- [Try it]
Where a line has odd spacing or punctuation, keep it; transcribe all the entries exactly.
─── Available records ───
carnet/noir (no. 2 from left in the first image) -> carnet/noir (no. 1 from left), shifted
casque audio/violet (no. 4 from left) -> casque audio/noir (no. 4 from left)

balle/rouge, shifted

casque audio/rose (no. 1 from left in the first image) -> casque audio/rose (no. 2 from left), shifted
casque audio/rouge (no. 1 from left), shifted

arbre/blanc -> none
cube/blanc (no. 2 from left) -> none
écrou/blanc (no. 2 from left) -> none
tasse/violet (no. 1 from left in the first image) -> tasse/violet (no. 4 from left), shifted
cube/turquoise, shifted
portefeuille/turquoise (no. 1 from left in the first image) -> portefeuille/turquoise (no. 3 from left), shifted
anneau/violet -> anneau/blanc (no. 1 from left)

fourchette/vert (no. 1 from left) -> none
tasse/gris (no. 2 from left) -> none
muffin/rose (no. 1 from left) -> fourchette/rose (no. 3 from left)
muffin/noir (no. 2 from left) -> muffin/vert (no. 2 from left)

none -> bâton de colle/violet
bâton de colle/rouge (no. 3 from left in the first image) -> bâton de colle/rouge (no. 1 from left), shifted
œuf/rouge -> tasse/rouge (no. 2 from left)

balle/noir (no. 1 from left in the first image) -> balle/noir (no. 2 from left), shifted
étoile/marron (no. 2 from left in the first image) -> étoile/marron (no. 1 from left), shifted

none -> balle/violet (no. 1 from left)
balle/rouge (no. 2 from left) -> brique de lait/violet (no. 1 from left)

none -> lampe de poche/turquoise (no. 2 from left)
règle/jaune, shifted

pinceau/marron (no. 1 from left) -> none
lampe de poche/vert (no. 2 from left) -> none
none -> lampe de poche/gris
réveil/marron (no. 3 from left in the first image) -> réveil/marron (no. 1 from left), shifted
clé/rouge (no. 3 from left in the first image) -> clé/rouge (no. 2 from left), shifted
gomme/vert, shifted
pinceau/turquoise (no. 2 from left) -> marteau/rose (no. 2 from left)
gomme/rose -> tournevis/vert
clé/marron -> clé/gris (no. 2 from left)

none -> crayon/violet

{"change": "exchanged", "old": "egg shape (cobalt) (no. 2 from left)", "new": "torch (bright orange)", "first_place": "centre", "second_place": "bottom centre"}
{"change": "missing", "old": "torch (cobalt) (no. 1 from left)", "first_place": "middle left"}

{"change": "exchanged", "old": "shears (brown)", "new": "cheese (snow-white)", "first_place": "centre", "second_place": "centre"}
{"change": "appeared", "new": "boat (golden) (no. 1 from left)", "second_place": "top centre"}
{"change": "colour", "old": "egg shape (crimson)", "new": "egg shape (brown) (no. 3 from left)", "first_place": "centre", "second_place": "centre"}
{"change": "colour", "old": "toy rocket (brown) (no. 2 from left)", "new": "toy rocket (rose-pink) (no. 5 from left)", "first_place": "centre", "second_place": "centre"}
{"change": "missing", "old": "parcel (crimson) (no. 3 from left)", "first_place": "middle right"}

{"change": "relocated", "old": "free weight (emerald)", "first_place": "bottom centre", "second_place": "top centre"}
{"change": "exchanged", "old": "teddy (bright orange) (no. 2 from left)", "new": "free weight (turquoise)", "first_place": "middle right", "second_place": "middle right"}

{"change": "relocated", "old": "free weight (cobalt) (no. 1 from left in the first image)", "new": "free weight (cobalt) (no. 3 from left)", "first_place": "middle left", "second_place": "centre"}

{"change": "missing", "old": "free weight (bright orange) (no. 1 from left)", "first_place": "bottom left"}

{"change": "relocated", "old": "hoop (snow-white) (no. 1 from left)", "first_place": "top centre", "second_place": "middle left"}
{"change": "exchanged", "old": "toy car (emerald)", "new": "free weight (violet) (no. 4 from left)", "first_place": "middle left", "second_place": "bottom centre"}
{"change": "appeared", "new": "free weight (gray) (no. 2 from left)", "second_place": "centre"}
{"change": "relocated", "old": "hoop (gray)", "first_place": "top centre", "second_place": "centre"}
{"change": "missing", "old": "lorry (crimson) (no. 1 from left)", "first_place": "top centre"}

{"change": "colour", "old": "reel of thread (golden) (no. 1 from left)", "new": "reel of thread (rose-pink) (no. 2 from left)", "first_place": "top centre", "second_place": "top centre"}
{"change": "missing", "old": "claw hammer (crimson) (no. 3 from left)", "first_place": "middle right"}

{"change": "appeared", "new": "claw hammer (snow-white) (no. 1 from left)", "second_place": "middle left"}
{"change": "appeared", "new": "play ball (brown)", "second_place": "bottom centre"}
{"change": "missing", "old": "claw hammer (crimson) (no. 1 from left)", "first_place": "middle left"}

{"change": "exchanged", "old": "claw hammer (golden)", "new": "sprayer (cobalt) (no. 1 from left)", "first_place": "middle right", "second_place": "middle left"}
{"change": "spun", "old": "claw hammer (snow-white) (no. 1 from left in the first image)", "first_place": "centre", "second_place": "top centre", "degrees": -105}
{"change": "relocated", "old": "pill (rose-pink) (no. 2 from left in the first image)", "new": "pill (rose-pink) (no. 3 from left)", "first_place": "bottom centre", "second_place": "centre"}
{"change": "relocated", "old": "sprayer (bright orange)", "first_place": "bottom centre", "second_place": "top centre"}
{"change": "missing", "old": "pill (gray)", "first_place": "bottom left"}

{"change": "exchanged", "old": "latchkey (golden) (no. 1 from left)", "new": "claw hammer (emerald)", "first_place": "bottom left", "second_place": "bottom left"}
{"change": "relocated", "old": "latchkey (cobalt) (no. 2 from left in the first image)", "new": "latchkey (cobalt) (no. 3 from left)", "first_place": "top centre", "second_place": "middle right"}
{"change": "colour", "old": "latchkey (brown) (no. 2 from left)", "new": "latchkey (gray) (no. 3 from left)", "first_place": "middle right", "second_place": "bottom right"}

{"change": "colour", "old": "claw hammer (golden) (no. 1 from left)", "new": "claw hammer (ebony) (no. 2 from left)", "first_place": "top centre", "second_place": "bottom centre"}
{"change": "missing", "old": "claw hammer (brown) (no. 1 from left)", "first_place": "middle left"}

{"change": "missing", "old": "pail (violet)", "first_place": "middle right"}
───
- [Output of the exercise]
carnet/noir (no. 2 from left in the first image) -> carnet/noir (no. 1 from left), shifted
casque audio/violet (no. 4 from left) -> casque audio/noir (no. 4 from left)

balle/rouge, shifted

casque audio/rose (no. 1 from left in the first image) -> casque audio/rose (no. 2 from left), shifted
casque audio/rouge (no. 1 from left), shifted

arbre/blanc -> none
cube/blanc (no. 2 from left) -> none
écrou/blanc (no. 2 from left) -> none
tasse/violet (no. 1 from left in the first image) -> tasse/violet (no. 4 from left), shifted
cube/turquoise, shifted
portefeuille/turquoise (no. 1 from left in the first image) -> portefeuille/turquoise (no. 3 from left), shifted
anneau/violet -> anneau/blanc (no. 1 from left)

fourchette/vert (no. 1 from left) -> none
tasse/gris (no. 2 from left) -> none
muffin/rose (no. 1 from left) -> fourchette/rose (no. 3 from left)
muffin/noir (no. 2 from left) -> muffin/vert (no. 2 from left)

none -> bâton de colle/violet
bâton de colle/rouge (no. 3 from left in the first image) -> bâton de colle/rouge (no. 1 from left), shifted
œuf/rouge -> tasse/rouge (no. 2 from left)

balle/noir (no. 1 from left in the first image) -> balle/noir (no. 2 from left), shifted
étoile/marron (no. 2 from left in the first image) -> étoile/marron (no. 1 from left), shifted

none -> balle/violet (no. 1 from left)
balle/rouge (no. 2 from left) -> brique de lait/violet (no. 1 from left)

none -> lampe de poche/turquoise (no. 2 from left)
règle/jaune, shifted

pinceau/marron (no. 1 from left) -> none
lampe de poche/vert (no. 2 from left) -> none
none -> lampe de poche/gris
réveil/marron (no. 3 from left in the first image) -> réveil/marron (no. 1 from left), shifted
clé/rouge (no. 3 from left in the first image) -> clé/rouge (no. 2 from left), shifted
gomme/vert, shifted
pinceau/turquoise (no. 2 from left) -> marteau/rose (no. 2 from left)
gomme/rose -> tournevis/vert
clé/marron -> clé/gris (no. 2 from left)

none -> crayon/violet

{"change": "exchanged", "old": "egg shape (cobalt) (no. 2 from left)", "new": "torch (bright orange)", "first_place": "centre", "second_place": "bottom centre"}
{"change": "missing", "old": "torch (cobalt) (no. 1 from left)", "first_place": "middle left"}

{"change": "exchanged", "old": "shears (brown)", "new": "cheese (snow-white)", "first_place": "centre", "second_place": "centre"}
{"change": "appeared", "new": "boat (golden) (no. 1 from left)", "second_place": "top centre"}
{"change": "colour", "old": "egg shape (crimson)", "new": "egg shape (brown) (no. 3 from left)", "first_place": "centre", "second_place": "centre"}
{"change": "colour", "old": "toy rocket (brown) (no. 2 from left)", "new": "toy rocket (rose-pink) (no. 5 from left)", "first_place": "centre", "second_place": "centre"}
{"change": "missing", "old": "parcel (crimson) (no. 3 from left)", "first_place": "middle right"}

{"change": "relocated", "old": "free weight (emerald)", "first_place": "bottom centre", "second_place": "top centre"}
{"change": "exchanged", "old": "teddy (bright orange) (no. 2 from left)", "new": "free weight (turquoise)", "first_place": "middle right", "second_place": "middle right"}

{"change": "relocated", "old": "free weight (cobalt) (no. 1 from left in the first image)", "new": "free weight (cobalt) (no. 3 from left)", "first_place": "middle left", "second_place": "centre"}

{"change": "missing", "old": "free weight (bright orange) (no. 1 from left)", "first_place": "bottom left"}

{"change": "relocated", "old": "hoop (snow-white) (no. 1 from left)", "first_place": "top centre", "second_place": "middle left"}
{"change": "exchanged", "old": "toy car (emerald)", "new": "free weight (violet) (no. 4 from left)", "first_place": "middle left", "second_place": "bottom centre"}
{"change": "appeared", "new": "free weight (gray) (no. 2 from left)", "second_place": "centre"}
{"change": "relocated", "old": "hoop (gray)", "first_place": "top centre", "second_place": "centre"}
{"change": "missing", "old": "lorry (crimson) (no. 1 from left)", "first_place": "top centre"}

{"change": "colour", "old": "reel of thread (golden) (no. 1 from left)", "new": "reel of thread (rose-pink) (no. 2 from left)", "first_place": "top centre", "second_place": "top centre"}
{"change": "missing", "old": "claw hammer (crimson) (no. 3 from left)", "first_place": "middle right"}

{"change": "appeared", "new": "claw hammer (snow-white) (no. 1 from left)", "second_place": "middle left"}
{"change": "appeared", "new": "play ball (brown)", "second_place": "bottom centre"}
{"change": "missing", "old": "claw hammer (crimson) (no. 1 from left)", "first_place": "middle left"}

{"change": "exchanged", "old": "claw hammer (golden)", "new": "sprayer (cobalt) (no. 1 from left)", "first_place": "middle right", "second_place": "middle left"}
{"change": "spun", "old": "claw hammer (snow-white) (no. 1 from left in the first image)", "first_place": "centre", "second_place": "top centre", "degrees": -105}
{"change": "relocated", "old": "pill (rose-pink) (no. 2 from left in the first image)", "new": "pill (rose-pink) (no. 3 from left)", "first_place": "bottom centre", "second_place": "centre"}
{"change": "relocated", "old": "sprayer (bright orange)", "first_place": "bottom centre", "second_place": "top centre"}
{"change": "missing", "old": "pill (gray)", "first_place": "bottom left"}

{"change": "exchanged", "old": "latchkey (golden) (no. 1 from left)", "new": "claw hammer (emerald)", "first_place": "bottom left", "second_place": "bottom left"}
{"change": "relocated", "old": "latchkey (cobalt) (no. 2 from left in the first image)", "new": "latchkey (cobalt) (no. 3 from left)", "first_place": "top centre", "second_place": "middle right"}
{"change": "colour", "old": "latchkey (brown) (no. 2 from left)", "new": "latchkey (gray) (no. 3 from left)", "first_place": "middle right", "second_place": "bottom right"}

{"change": "colour", "old": "claw hammer (golden) (no. 1 from left)", "new": "claw hammer (ebony) (no. 2 from left)", "first_place": "top centre", "second_place": "bottom centre"}
{"change": "missing", "old": "claw hammer (brown) (no. 1 from left)", "first_place": "middle left"}

{"change": "missing", "old": "pail (violet)", "first_place": "middle right"}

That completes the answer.